» **PROBLEM TO WORK ON**: Look through the material below and report every line that includes "spray".

» **RECORD EXTRACTS**:
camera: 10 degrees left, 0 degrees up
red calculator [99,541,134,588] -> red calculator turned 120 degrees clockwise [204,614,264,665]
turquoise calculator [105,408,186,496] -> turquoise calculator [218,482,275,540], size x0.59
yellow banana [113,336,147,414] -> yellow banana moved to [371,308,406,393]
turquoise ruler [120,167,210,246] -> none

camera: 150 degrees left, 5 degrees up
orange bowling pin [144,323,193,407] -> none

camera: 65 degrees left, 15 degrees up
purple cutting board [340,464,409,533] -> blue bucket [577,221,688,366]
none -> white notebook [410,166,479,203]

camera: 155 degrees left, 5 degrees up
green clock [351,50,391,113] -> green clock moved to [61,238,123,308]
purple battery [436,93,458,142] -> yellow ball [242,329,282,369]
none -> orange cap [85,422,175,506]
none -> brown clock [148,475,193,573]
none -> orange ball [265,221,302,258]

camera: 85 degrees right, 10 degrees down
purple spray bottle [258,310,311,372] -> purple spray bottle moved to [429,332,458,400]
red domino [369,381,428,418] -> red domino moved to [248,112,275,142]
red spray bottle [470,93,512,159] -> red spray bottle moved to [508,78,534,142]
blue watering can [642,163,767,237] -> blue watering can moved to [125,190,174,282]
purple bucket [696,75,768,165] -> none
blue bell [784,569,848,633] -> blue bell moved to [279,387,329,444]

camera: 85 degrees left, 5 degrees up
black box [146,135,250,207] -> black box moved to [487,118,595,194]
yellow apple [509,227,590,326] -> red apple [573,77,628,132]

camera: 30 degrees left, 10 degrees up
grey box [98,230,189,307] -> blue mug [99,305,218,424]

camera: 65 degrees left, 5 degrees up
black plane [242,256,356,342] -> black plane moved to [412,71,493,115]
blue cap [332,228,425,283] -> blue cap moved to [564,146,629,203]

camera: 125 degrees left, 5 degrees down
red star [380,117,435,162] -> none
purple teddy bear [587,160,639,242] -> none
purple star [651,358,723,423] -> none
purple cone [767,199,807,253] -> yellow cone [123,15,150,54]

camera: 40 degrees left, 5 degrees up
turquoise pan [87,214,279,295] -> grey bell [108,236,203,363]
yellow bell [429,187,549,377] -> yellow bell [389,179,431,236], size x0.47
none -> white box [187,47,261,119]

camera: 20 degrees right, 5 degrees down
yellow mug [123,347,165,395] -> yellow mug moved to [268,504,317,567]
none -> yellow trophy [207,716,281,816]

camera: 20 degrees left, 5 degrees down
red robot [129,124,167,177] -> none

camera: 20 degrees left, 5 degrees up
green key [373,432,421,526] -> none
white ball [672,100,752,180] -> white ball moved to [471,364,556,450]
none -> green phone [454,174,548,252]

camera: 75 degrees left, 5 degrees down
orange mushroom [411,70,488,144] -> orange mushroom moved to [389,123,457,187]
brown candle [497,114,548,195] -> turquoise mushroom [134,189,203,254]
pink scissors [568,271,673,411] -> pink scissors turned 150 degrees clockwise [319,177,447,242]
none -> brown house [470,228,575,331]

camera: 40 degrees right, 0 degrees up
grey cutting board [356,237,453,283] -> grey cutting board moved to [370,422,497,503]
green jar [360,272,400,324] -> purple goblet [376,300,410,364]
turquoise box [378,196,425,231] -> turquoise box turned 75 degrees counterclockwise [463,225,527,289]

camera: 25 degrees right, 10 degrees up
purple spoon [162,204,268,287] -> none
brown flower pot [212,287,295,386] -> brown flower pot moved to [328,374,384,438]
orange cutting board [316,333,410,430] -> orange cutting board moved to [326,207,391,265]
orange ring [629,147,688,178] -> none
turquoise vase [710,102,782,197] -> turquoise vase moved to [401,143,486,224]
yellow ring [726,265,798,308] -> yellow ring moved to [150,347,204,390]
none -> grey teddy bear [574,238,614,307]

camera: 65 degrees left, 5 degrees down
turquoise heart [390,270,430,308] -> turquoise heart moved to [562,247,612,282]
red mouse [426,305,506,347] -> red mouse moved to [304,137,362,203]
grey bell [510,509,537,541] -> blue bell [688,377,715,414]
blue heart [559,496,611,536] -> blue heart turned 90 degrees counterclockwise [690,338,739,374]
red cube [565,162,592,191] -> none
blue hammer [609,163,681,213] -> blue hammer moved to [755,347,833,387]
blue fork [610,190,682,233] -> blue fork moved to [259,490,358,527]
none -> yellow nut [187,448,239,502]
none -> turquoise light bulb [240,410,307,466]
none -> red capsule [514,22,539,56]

» **COMPLETED TASK**:
purple spray bottle [258,310,311,372] -> purple spray bottle moved to [429,332,458,400]
red spray bottle [470,93,512,159] -> red spray bottle moved to [508,78,534,142]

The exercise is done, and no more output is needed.